Work request: Please print, exactly, only the lines in the entries below from the line that has "R4: 220k (N_23, N_25) -> none" through the line that has "U119: NOT (in". Pictures don't go in.

Material provided:

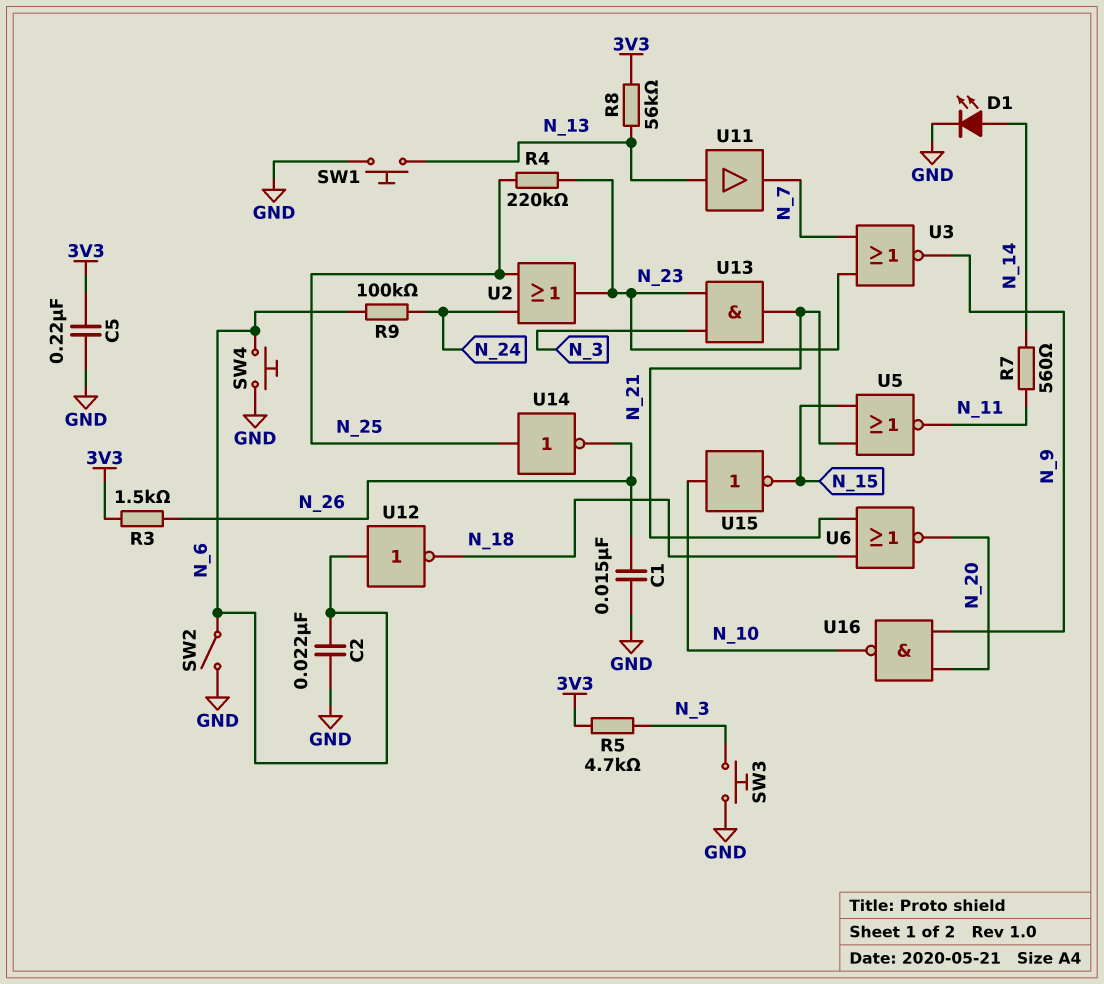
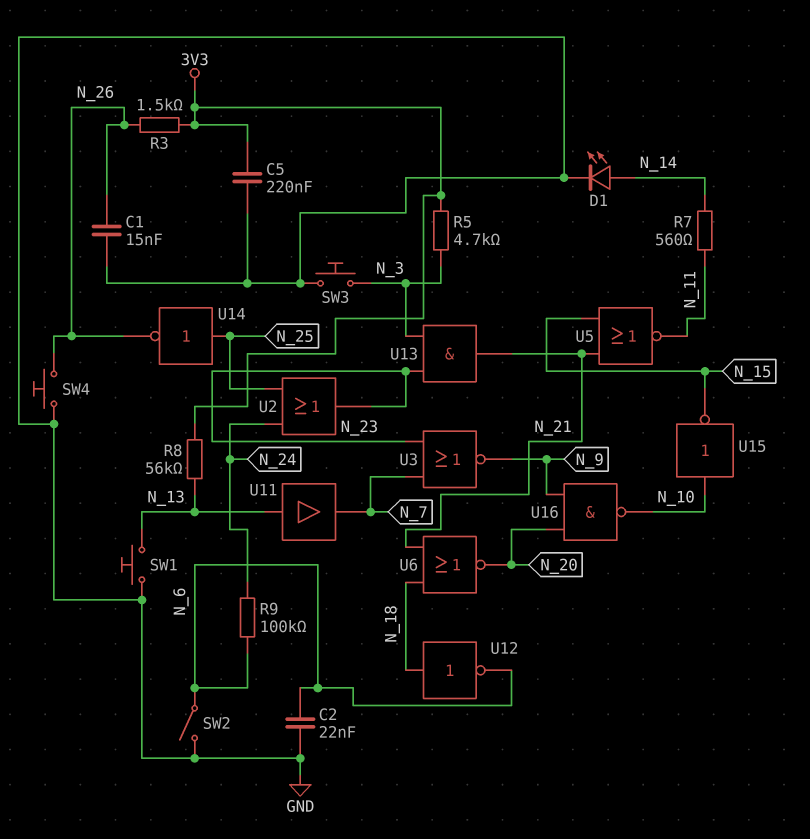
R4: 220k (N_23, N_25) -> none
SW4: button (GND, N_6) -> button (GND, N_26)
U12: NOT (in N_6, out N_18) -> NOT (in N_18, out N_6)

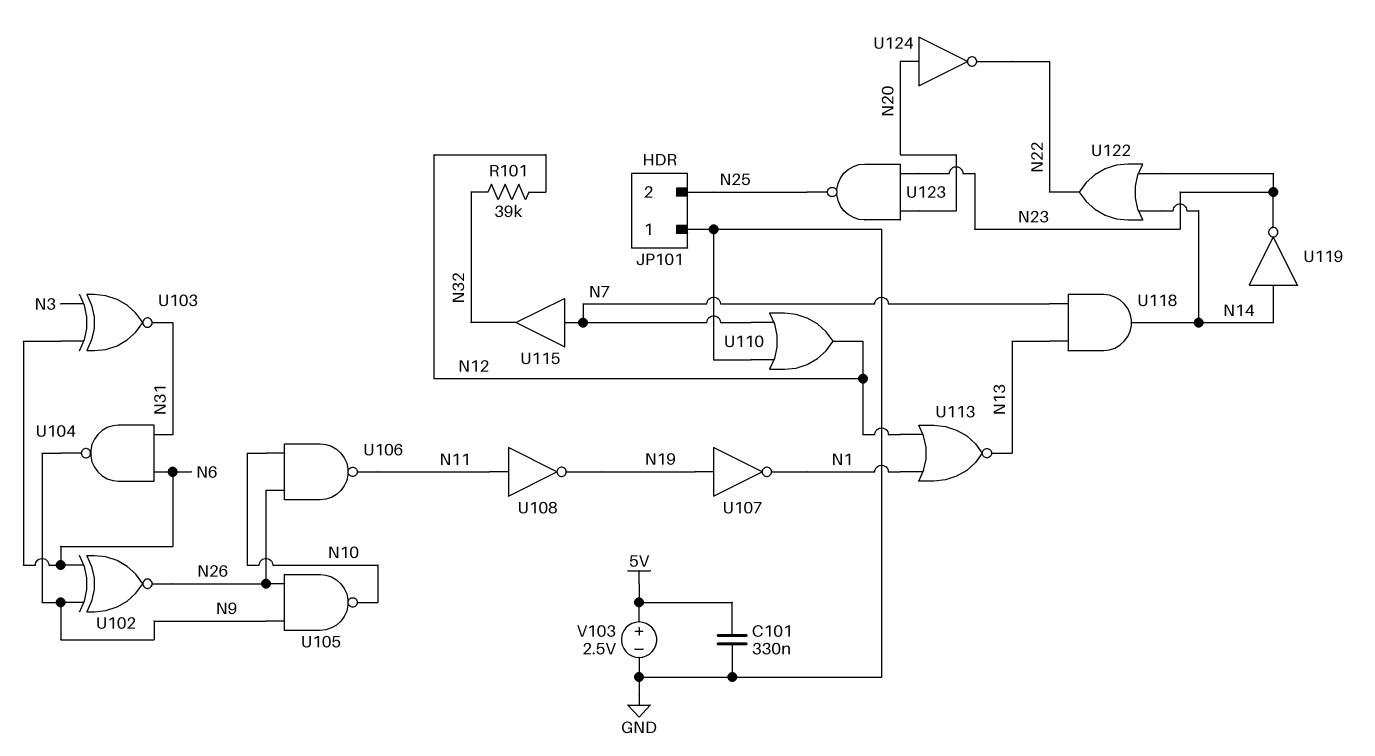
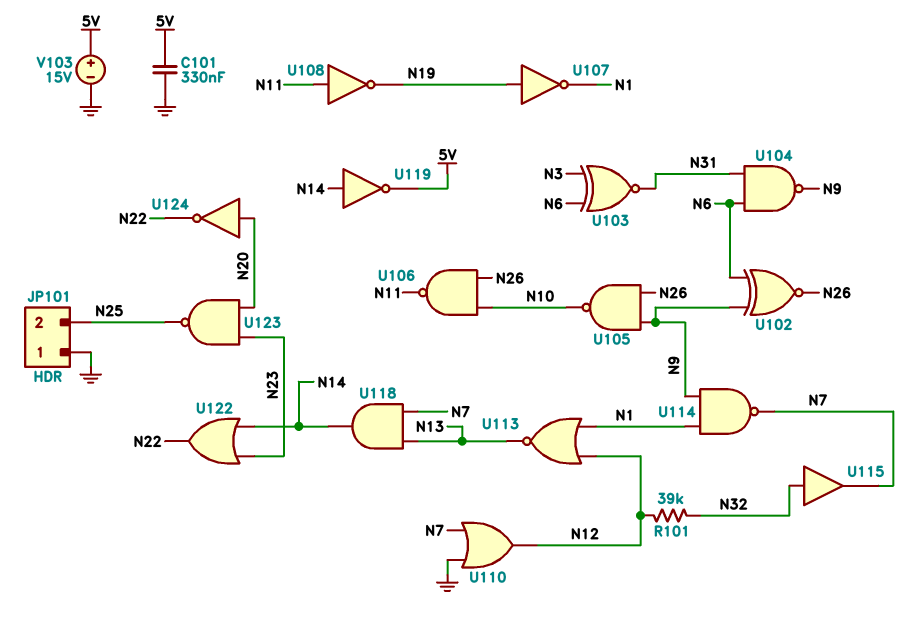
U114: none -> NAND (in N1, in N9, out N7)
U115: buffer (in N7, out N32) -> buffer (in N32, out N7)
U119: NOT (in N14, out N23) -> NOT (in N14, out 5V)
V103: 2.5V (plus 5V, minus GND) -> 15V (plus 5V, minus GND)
--
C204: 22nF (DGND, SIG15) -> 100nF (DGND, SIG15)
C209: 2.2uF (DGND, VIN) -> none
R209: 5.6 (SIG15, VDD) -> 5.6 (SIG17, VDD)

Written response:
R4: 220k (N_23, N_25) -> none
SW4: button (GND, N_6) -> button (GND, N_26)
U12: NOT (in N_6, out N_18) -> NOT (in N_18, out N_6)

U114: none -> NAND (in N1, in N9, out N7)
U115: buffer (in N7, out N32) -> buffer (in N32, out N7)
U119: NOT (in N14, out N23) -> NOT (in N14, out 5V)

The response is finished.